### RAW DATA
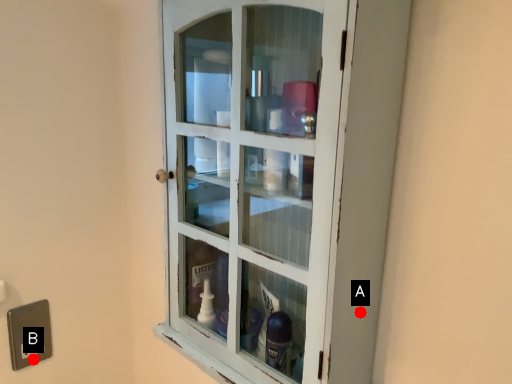
Question: Two points are circled on the image, labeled by A and B beside each circle. Which point appears farthest from the camera in this image?

Choices:
 (A) A is further
 (B) B is further

Answer: (B)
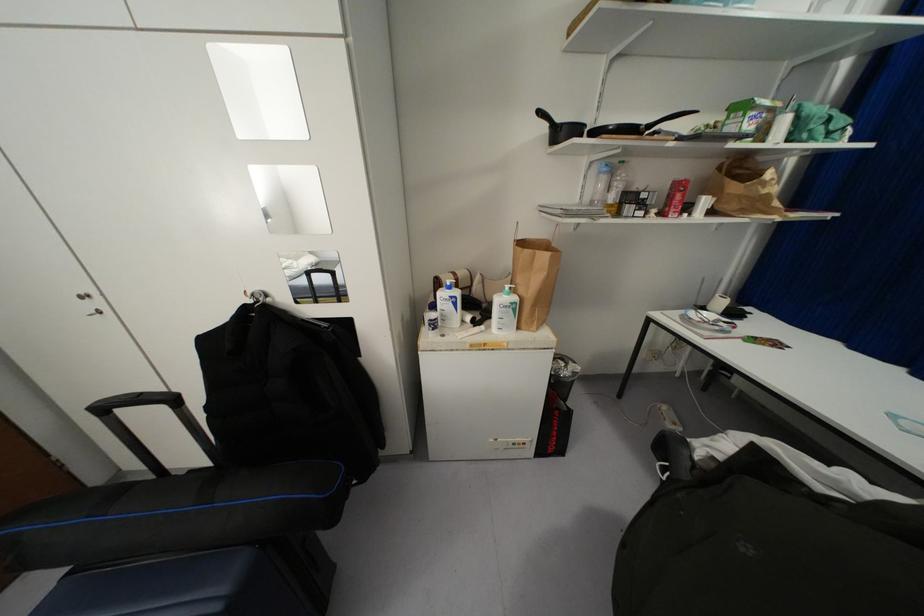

### EXERCISE REQUIREMENTS
Turn the lines above into a JSON list of strings, one string per line. Skip the blank lines and leave the pictures out.

### ANSWER BOX
[
  "Question: Two points are circled on the image, labeled by A and B beside each circle. Which point appears farthest from the camera in this image?",
  "Choices:",
  " (A) A is further",
  " (B) B is further",
  "Answer: (B)"
]